» Exercise
Return exactly, please, the lines from the one containing "cyan square: (273, 57)" to the last line of the entries below, and nothing else, leaving pictures out.

» Data supplied
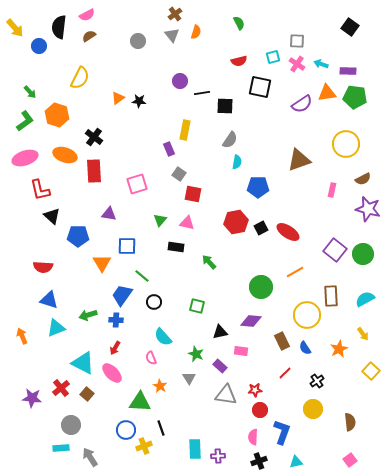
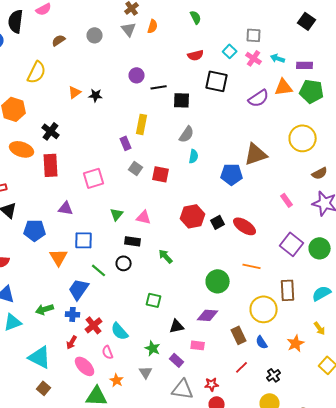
brown semicircle: (89, 36) -> (59, 40), moved
cyan square: (273, 57) -> (230, 51), turned -32
blue pentagon: (258, 187) -> (232, 174), moved
pink rectangle: (332, 190) -> (287, 200), moved, turned -48
red square: (193, 194) -> (161, 174), moved
orange line: (295, 272) -> (252, 266), turned 42
black circle: (154, 302) -> (124, 263), moved
pink ellipse: (112, 373) -> (85, 366), moved
red cross: (61, 388) -> (94, 325), moved

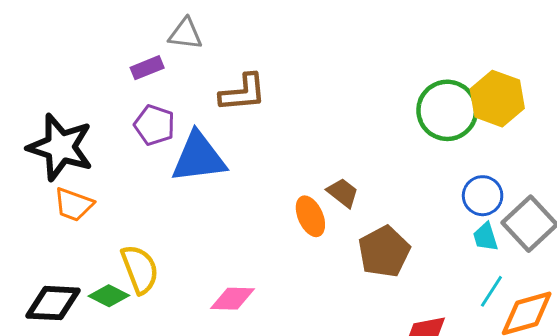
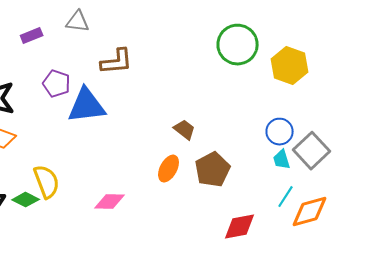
purple rectangle: (147, 68) -> (32, 36), moved
green circle: (447, 110) -> (238, 45), moved
orange ellipse: (310, 216) -> (169, 169), moved, turned 52

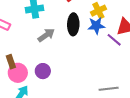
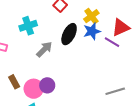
black ellipse: (73, 24) -> (69, 34), turned 35
pink circle: (18, 73) -> (34, 89), moved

» Completed task
cyan square: (273, 57) -> (230, 51), turned -32
blue pentagon: (258, 187) -> (232, 174), moved
pink rectangle: (332, 190) -> (287, 200), moved, turned -48
red square: (193, 194) -> (161, 174), moved
orange line: (295, 272) -> (252, 266), turned 42
black circle: (154, 302) -> (124, 263), moved
pink ellipse: (112, 373) -> (85, 366), moved
red cross: (61, 388) -> (94, 325), moved

purple rectangle: (147, 68) -> (32, 36), moved
green circle: (447, 110) -> (238, 45), moved
orange ellipse: (310, 216) -> (169, 169), moved, turned 52

black ellipse: (73, 24) -> (69, 34), turned 35
pink circle: (18, 73) -> (34, 89), moved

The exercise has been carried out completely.